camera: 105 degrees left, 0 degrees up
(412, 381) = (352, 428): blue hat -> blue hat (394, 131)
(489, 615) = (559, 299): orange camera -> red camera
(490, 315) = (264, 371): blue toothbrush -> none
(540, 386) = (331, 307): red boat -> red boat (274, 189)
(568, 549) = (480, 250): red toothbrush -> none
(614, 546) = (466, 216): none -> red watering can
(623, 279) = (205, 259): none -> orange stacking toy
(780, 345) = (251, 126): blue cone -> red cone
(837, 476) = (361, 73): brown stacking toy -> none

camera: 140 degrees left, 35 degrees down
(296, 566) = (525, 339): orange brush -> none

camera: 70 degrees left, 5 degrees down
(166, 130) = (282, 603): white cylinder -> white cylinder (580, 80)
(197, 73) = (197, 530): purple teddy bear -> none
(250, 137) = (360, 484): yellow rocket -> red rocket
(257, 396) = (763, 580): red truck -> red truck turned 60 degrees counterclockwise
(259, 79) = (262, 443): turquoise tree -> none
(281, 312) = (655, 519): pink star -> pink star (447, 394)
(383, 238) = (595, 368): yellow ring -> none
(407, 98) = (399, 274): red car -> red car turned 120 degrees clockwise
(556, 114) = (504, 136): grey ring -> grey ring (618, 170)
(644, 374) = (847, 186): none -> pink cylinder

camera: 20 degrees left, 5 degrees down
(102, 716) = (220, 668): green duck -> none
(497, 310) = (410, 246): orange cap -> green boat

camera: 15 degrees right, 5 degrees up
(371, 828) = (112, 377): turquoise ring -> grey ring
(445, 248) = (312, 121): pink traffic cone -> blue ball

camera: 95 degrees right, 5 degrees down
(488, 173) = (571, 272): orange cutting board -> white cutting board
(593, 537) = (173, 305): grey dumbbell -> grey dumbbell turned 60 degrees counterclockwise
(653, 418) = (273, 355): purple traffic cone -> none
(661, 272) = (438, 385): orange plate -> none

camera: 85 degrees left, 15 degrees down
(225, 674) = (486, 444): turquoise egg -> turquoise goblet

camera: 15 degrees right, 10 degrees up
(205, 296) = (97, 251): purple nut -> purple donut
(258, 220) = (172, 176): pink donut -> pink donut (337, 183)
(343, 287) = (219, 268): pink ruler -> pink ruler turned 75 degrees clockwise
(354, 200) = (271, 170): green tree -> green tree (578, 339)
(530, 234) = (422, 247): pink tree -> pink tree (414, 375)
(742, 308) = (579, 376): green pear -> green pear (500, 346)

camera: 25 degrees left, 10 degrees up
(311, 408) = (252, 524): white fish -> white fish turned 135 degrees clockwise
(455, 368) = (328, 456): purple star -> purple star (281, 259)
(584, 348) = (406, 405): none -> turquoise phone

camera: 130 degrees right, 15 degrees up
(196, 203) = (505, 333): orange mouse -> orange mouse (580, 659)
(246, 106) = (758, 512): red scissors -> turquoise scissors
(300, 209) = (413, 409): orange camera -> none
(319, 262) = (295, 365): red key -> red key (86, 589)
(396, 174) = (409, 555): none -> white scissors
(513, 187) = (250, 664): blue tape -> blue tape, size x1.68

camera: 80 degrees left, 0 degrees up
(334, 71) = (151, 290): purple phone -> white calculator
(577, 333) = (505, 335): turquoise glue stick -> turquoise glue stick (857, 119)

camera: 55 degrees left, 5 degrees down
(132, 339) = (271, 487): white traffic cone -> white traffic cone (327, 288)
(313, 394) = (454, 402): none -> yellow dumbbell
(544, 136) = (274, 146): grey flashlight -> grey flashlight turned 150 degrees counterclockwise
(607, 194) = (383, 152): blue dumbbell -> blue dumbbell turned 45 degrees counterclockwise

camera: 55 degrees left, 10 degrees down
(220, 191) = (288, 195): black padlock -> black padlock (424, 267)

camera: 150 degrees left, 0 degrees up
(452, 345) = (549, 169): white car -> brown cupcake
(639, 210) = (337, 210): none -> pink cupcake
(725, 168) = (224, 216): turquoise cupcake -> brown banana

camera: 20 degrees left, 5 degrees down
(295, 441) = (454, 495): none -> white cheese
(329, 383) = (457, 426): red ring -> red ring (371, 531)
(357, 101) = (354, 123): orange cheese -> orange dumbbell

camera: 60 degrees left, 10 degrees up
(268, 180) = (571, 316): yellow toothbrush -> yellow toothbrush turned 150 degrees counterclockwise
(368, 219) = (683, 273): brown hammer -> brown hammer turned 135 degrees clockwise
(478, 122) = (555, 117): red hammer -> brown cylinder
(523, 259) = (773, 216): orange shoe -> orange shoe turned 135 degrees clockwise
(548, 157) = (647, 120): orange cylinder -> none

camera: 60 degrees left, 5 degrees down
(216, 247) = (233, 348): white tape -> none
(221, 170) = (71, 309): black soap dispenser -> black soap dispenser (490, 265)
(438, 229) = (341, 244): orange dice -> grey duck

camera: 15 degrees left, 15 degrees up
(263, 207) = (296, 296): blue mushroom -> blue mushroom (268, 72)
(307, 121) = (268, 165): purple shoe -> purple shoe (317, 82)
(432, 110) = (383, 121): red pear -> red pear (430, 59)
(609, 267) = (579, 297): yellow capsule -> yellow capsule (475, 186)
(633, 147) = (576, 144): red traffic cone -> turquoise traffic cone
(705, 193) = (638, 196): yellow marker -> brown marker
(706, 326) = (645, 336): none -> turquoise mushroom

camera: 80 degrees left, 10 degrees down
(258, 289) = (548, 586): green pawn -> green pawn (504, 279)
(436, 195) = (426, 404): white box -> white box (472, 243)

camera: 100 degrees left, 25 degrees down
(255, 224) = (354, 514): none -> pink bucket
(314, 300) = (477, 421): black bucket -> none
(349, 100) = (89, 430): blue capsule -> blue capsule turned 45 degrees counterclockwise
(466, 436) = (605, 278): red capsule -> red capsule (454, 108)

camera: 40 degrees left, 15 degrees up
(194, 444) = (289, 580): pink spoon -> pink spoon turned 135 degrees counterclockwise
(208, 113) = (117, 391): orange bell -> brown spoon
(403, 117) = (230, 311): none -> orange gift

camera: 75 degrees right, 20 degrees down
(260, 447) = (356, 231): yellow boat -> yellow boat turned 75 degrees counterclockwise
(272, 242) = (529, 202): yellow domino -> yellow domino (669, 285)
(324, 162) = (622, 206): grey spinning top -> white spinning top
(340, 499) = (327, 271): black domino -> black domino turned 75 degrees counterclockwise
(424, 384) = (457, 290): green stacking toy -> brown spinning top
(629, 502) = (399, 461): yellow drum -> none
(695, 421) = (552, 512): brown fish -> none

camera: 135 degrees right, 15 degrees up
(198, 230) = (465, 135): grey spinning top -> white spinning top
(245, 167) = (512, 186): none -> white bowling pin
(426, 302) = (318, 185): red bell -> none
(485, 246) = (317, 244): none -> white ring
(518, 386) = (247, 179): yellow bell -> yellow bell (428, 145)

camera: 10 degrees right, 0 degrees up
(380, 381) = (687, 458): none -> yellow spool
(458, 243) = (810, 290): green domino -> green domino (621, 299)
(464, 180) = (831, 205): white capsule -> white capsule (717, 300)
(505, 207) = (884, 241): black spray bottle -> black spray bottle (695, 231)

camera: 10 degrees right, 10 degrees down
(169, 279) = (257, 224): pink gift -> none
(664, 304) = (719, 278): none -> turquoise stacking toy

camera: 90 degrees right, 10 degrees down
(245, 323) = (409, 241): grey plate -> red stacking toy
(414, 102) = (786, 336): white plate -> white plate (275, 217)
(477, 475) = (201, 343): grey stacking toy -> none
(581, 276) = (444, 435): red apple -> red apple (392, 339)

----

# [ASSIGNED TASK]
What lines in the data hold the word "domino"? Return them.

# [SOLVED EXERCISE]
(272, 242) = (529, 202): yellow domino -> yellow domino (669, 285)
(340, 499) = (327, 271): black domino -> black domino turned 75 degrees counterclockwise
(458, 243) = (810, 290): green domino -> green domino (621, 299)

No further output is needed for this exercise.